→ YOUR INSTRUCTIONS: Below are entries; copy exactly the lines from the one with "green watering can: 2 -> 3" through the one with "white strawberry: 7 -> 4", both included, and leave out the rest.

→ RECORD EXTRACTS:
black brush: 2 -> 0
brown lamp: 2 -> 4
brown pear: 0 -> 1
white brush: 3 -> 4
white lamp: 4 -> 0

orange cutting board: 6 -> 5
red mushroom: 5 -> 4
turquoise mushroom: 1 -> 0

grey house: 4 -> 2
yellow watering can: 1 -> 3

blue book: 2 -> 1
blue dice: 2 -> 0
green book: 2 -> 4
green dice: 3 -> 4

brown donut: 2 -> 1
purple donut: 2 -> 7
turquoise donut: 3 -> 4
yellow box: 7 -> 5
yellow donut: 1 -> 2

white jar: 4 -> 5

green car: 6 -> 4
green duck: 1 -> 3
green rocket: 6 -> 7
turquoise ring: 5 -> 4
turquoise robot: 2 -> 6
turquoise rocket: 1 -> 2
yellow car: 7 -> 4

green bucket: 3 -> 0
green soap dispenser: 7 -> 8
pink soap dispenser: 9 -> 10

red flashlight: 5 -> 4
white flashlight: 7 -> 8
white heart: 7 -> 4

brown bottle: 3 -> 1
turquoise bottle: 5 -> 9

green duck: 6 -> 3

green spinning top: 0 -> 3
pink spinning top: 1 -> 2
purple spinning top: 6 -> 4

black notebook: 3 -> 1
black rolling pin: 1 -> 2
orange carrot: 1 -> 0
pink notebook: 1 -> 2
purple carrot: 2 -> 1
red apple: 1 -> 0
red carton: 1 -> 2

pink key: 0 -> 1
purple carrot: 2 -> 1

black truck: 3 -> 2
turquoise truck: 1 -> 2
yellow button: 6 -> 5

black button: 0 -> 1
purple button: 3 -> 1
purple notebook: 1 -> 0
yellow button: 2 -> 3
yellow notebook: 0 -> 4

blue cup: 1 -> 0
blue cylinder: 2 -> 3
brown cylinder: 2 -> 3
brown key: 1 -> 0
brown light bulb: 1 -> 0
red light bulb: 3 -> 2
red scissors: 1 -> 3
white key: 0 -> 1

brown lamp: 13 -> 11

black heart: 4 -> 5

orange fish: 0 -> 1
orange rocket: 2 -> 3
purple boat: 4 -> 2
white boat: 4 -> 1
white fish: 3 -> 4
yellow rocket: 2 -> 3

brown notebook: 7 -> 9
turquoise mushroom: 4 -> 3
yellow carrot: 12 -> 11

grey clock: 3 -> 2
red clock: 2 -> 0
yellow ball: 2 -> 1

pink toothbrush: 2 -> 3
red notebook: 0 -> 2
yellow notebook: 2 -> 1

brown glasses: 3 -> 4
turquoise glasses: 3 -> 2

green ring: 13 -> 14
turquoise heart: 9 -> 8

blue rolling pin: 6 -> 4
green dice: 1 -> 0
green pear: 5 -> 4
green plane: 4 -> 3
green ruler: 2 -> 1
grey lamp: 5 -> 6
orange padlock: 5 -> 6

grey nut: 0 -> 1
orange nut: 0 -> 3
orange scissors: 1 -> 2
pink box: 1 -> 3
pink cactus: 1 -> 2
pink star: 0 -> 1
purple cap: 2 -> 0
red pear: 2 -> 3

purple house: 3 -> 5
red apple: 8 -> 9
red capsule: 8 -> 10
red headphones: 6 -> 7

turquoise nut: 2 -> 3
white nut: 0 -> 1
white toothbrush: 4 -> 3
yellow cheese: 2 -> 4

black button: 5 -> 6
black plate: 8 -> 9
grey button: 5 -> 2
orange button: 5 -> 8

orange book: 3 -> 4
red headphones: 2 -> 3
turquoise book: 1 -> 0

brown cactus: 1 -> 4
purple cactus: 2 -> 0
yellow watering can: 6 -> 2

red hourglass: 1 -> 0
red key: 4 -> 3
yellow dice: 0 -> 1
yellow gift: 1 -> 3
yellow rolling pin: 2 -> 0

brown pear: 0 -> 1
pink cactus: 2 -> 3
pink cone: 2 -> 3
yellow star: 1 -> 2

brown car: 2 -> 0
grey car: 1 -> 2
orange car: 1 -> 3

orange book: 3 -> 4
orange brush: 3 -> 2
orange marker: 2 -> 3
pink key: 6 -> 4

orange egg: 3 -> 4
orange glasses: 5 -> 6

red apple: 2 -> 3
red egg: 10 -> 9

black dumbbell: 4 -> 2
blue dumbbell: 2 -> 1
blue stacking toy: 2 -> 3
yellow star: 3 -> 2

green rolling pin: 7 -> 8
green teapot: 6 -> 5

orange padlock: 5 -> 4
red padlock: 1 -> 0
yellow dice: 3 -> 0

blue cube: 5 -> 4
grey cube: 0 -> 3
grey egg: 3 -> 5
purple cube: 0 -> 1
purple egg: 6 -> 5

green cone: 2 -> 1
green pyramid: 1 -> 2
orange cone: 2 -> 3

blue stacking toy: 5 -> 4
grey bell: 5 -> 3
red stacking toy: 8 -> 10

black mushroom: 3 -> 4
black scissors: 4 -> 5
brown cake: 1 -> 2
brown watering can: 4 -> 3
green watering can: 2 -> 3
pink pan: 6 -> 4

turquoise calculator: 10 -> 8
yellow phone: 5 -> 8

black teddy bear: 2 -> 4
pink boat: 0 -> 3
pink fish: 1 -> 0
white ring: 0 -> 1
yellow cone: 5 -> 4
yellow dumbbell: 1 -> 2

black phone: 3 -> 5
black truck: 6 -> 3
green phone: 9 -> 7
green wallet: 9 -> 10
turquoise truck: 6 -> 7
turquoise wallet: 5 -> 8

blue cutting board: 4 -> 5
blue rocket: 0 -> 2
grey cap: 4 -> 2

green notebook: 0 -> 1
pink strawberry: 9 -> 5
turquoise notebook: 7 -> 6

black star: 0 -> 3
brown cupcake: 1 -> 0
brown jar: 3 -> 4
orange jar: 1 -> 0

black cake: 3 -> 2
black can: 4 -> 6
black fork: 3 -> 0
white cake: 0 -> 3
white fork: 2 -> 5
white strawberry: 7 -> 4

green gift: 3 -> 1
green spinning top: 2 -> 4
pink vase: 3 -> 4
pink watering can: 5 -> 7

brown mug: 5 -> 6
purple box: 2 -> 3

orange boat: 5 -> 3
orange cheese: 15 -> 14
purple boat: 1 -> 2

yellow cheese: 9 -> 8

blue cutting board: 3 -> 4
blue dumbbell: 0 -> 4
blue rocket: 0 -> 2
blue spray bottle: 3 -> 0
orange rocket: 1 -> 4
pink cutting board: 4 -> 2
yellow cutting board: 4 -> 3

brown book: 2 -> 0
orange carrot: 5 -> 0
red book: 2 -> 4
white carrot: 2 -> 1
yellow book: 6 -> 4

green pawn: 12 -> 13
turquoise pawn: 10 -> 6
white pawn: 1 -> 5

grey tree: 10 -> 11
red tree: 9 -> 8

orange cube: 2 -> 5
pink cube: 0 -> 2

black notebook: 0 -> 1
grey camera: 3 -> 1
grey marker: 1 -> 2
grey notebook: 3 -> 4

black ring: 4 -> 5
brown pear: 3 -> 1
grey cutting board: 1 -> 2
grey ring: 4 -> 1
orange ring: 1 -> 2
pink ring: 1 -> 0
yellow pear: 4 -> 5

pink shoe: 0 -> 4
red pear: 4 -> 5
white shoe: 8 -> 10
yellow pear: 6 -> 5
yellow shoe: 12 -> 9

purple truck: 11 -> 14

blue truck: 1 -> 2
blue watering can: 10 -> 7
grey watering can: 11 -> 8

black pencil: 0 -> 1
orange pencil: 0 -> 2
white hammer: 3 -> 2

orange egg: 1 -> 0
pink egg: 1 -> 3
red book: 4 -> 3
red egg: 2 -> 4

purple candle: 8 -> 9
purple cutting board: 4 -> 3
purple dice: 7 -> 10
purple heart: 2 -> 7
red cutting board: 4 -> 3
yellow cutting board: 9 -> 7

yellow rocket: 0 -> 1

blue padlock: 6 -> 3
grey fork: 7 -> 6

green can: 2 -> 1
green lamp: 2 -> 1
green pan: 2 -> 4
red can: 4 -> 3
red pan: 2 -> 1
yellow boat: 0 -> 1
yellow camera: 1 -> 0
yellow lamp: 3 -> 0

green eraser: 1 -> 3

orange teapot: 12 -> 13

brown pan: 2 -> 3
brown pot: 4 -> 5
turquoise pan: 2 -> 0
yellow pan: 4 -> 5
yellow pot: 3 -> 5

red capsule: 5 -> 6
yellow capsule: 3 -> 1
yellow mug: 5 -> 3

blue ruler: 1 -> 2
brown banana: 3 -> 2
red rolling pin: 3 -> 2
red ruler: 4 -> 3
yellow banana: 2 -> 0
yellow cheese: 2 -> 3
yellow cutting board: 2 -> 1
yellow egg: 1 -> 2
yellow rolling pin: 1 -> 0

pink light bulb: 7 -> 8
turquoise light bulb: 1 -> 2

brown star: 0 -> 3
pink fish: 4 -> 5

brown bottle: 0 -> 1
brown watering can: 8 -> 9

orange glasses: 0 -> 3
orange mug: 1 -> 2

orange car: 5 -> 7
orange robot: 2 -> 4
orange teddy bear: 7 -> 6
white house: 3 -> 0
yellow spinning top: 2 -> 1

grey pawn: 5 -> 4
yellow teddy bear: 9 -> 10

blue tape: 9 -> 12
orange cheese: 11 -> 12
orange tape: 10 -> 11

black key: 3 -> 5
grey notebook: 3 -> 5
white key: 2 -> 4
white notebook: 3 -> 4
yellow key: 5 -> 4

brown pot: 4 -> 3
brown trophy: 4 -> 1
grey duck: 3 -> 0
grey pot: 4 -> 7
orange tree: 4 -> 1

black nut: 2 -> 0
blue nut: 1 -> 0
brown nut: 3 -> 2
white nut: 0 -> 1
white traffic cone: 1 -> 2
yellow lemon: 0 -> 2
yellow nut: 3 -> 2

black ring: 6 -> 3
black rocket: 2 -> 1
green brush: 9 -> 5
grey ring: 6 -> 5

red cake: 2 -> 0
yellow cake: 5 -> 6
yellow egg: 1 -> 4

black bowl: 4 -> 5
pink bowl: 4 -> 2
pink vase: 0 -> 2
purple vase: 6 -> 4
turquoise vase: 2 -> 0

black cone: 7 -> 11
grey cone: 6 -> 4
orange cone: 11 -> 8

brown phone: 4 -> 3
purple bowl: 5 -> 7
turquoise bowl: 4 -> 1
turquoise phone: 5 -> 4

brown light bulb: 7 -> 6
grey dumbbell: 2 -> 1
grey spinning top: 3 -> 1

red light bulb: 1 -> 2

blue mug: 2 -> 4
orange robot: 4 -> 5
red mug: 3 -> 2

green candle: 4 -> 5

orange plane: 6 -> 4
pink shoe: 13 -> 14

→ RESULT OF THE TASK:
green watering can: 2 -> 3
pink pan: 6 -> 4

turquoise calculator: 10 -> 8
yellow phone: 5 -> 8

black teddy bear: 2 -> 4
pink boat: 0 -> 3
pink fish: 1 -> 0
white ring: 0 -> 1
yellow cone: 5 -> 4
yellow dumbbell: 1 -> 2

black phone: 3 -> 5
black truck: 6 -> 3
green phone: 9 -> 7
green wallet: 9 -> 10
turquoise truck: 6 -> 7
turquoise wallet: 5 -> 8

blue cutting board: 4 -> 5
blue rocket: 0 -> 2
grey cap: 4 -> 2

green notebook: 0 -> 1
pink strawberry: 9 -> 5
turquoise notebook: 7 -> 6

black star: 0 -> 3
brown cupcake: 1 -> 0
brown jar: 3 -> 4
orange jar: 1 -> 0

black cake: 3 -> 2
black can: 4 -> 6
black fork: 3 -> 0
white cake: 0 -> 3
white fork: 2 -> 5
white strawberry: 7 -> 4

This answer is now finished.